> [Given data]
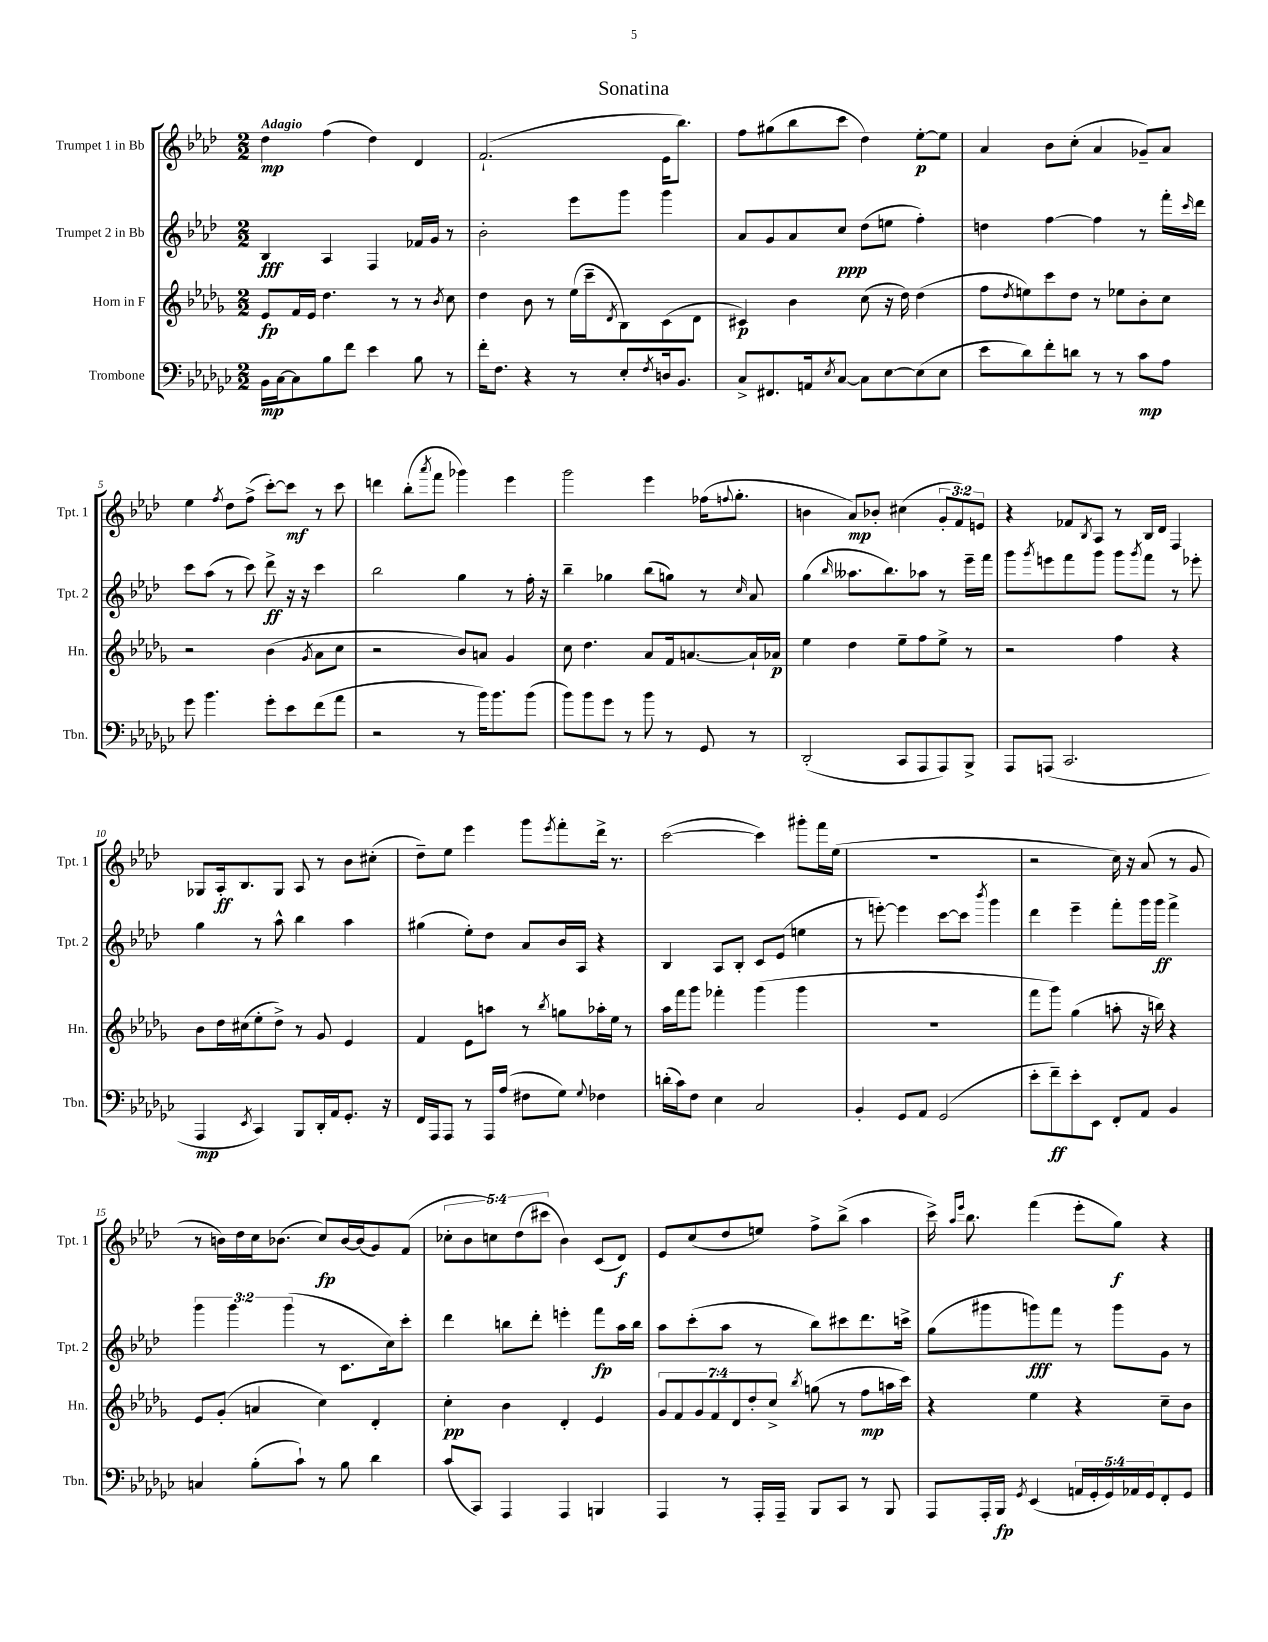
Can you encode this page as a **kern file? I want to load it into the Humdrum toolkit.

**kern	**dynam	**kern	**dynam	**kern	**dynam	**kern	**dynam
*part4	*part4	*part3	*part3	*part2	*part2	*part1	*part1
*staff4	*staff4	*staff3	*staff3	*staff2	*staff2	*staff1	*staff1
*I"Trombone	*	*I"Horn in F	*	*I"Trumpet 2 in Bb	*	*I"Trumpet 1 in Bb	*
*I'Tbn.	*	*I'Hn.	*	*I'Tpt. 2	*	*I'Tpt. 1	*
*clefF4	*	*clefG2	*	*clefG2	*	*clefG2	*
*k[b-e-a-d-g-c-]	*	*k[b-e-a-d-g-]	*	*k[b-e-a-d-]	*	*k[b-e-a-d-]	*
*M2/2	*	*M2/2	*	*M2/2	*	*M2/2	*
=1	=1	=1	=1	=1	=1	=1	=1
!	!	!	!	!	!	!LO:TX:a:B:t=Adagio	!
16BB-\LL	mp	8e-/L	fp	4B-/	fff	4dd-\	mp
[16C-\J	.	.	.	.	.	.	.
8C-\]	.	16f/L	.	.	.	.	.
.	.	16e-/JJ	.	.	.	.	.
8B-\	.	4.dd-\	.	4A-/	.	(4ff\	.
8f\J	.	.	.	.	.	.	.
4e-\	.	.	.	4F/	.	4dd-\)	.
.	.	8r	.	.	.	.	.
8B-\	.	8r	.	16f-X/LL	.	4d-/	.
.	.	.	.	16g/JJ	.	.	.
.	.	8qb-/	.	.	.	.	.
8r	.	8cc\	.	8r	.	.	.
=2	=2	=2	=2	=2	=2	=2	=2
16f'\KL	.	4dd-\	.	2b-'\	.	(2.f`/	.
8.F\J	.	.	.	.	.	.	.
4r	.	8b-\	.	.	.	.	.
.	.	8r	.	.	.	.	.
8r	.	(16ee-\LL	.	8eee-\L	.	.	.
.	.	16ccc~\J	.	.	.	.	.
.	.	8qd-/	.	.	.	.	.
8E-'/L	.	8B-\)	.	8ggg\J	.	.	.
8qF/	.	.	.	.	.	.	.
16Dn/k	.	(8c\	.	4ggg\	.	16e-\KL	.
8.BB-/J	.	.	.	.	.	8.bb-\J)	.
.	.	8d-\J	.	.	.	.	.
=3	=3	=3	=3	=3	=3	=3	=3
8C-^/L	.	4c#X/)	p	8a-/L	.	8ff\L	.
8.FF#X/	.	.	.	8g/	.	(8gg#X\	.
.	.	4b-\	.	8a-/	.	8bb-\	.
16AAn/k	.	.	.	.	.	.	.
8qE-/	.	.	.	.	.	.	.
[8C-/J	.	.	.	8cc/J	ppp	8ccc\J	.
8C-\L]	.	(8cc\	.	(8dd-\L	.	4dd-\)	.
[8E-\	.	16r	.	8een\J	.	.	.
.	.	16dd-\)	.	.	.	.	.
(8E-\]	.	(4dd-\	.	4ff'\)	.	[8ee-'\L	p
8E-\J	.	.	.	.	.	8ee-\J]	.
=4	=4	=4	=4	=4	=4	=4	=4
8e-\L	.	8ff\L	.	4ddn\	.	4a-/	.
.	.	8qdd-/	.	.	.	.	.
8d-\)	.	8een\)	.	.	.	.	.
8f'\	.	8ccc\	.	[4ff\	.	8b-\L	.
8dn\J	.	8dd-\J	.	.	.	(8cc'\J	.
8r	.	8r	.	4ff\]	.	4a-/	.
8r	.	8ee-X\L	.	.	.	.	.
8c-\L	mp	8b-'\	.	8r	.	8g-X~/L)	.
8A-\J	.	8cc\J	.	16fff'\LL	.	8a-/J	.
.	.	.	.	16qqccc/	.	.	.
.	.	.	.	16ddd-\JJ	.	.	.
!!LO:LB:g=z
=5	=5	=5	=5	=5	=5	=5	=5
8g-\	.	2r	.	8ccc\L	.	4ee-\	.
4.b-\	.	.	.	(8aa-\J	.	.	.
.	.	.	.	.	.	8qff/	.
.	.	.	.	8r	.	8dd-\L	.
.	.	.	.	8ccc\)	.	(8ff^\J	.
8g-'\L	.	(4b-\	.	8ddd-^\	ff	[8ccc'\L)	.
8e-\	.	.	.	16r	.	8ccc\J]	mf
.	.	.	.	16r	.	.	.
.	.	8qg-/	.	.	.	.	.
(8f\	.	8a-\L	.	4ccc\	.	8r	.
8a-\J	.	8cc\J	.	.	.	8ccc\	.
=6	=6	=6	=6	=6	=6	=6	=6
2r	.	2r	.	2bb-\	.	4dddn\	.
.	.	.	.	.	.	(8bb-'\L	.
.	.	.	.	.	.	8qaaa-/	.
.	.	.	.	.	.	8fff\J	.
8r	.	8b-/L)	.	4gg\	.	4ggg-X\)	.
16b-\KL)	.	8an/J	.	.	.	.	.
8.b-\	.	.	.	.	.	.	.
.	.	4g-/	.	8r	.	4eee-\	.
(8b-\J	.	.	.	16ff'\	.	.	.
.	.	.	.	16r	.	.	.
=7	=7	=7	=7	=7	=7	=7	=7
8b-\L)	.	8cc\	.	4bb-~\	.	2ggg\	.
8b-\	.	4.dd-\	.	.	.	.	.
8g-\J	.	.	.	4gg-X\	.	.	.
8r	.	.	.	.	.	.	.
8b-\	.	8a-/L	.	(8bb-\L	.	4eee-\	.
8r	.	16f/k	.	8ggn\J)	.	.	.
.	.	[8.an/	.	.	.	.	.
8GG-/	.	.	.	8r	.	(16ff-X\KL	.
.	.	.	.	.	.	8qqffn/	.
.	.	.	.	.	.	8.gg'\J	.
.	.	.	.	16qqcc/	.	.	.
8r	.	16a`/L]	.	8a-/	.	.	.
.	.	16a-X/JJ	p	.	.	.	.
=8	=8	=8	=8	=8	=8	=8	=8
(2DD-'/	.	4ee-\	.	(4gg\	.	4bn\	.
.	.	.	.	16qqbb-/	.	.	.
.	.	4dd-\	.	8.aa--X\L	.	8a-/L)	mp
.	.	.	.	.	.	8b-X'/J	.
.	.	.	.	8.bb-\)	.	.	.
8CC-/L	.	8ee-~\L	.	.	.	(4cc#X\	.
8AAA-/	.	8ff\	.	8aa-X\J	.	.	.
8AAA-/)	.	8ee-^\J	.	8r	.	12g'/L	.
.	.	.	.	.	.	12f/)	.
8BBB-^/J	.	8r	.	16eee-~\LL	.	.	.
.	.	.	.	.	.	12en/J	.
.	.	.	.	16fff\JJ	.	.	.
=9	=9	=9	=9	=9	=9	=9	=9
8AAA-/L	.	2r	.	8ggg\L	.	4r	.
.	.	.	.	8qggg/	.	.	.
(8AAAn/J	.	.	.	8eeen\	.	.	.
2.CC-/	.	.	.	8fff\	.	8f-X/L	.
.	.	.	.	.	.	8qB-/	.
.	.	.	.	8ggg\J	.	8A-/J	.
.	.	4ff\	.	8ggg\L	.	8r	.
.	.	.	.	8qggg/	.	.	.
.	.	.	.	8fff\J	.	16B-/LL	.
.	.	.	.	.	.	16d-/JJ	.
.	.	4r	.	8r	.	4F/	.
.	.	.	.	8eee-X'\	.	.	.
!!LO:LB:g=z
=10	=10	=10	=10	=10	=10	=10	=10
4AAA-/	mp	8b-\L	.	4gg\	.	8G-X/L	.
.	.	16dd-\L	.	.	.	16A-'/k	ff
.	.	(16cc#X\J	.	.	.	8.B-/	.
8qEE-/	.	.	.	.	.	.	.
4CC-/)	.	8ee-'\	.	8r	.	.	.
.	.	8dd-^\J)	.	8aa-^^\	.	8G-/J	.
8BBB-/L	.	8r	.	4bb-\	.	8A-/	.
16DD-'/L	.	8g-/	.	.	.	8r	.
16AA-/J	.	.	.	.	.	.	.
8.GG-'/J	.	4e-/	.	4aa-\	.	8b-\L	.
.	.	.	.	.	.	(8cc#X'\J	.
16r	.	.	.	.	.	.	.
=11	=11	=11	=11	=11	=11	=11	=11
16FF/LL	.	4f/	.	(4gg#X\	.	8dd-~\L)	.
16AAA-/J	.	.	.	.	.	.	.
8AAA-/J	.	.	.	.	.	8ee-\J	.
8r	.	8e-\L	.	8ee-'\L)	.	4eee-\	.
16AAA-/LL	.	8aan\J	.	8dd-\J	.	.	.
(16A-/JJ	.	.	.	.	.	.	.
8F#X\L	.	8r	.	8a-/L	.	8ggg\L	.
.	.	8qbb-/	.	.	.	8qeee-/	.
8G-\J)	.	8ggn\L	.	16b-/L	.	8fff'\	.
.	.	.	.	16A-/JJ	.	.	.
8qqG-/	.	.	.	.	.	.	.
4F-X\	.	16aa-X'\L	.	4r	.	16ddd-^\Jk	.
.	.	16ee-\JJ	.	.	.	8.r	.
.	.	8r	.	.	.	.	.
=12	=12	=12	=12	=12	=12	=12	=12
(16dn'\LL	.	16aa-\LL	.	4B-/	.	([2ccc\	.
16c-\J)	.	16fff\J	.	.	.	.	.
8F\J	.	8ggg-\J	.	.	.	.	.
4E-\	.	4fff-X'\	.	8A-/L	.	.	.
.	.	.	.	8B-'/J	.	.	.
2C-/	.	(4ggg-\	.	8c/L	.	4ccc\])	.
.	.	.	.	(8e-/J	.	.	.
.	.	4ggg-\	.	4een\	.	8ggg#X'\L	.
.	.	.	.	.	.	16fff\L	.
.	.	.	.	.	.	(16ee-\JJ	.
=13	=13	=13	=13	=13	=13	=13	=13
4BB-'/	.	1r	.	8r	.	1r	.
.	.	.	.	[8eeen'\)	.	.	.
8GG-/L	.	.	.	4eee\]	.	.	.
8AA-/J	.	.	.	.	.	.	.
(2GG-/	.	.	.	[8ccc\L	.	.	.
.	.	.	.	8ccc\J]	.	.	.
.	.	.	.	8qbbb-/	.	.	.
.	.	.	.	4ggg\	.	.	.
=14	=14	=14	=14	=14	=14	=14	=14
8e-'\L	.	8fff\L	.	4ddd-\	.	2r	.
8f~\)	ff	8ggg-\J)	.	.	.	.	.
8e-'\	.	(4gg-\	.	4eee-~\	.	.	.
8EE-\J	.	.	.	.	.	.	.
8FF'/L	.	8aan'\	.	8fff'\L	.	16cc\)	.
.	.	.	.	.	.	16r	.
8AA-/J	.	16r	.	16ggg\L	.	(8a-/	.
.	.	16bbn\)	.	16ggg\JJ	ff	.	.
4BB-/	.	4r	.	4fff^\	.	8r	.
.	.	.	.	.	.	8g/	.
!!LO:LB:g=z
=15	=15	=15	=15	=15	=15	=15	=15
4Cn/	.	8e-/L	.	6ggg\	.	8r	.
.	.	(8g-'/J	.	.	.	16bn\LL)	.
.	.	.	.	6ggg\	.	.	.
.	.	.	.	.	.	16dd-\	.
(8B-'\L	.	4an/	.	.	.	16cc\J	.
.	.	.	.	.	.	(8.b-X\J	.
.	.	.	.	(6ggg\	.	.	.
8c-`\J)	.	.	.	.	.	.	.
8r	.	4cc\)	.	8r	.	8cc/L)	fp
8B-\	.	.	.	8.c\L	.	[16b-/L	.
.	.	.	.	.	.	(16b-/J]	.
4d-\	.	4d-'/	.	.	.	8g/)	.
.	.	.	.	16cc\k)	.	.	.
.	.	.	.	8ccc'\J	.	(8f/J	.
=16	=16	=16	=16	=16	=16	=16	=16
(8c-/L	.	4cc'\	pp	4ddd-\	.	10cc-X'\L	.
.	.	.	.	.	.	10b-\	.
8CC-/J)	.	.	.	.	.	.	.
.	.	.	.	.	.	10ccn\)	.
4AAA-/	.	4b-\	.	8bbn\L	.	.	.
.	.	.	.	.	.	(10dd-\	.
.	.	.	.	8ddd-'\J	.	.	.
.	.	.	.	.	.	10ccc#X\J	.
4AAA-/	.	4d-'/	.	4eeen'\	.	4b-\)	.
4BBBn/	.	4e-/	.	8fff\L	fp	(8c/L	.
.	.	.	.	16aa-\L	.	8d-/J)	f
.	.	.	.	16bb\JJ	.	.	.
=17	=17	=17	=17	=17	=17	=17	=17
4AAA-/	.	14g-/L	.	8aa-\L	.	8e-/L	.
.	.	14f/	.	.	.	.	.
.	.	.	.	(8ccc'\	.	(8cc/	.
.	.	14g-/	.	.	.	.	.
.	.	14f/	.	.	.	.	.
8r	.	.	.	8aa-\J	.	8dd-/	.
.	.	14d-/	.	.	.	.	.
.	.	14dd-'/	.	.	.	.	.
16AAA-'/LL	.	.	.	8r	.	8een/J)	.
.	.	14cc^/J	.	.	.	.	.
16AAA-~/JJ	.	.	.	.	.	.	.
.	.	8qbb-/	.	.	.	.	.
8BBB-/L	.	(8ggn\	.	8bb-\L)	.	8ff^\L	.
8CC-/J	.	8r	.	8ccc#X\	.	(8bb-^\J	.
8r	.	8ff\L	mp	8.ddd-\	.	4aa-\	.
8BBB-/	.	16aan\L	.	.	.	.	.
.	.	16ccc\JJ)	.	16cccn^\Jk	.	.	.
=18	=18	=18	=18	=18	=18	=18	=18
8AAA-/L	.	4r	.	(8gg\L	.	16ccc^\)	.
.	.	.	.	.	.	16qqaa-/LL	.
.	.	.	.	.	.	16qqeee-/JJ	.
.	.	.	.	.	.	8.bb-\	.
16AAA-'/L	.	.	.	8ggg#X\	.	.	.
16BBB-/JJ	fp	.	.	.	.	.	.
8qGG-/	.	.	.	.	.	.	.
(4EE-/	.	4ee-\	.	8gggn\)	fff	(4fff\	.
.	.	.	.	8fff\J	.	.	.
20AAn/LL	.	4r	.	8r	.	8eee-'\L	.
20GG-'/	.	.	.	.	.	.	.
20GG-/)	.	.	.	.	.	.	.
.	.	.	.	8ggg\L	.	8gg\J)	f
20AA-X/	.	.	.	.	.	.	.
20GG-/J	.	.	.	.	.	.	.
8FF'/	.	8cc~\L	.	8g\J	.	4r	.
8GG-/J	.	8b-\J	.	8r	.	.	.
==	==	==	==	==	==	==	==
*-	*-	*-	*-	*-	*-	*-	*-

> [Aim] Find every line in the material above that contains the string "kern", and copy each of those lines.

> [Exercise solution]
Can you encode this page as a **kern file? I want to load it into the Humdrum toolkit.
**kern	**dynam	**kern	**dynam	**kern	**dynam	**kern	**dynam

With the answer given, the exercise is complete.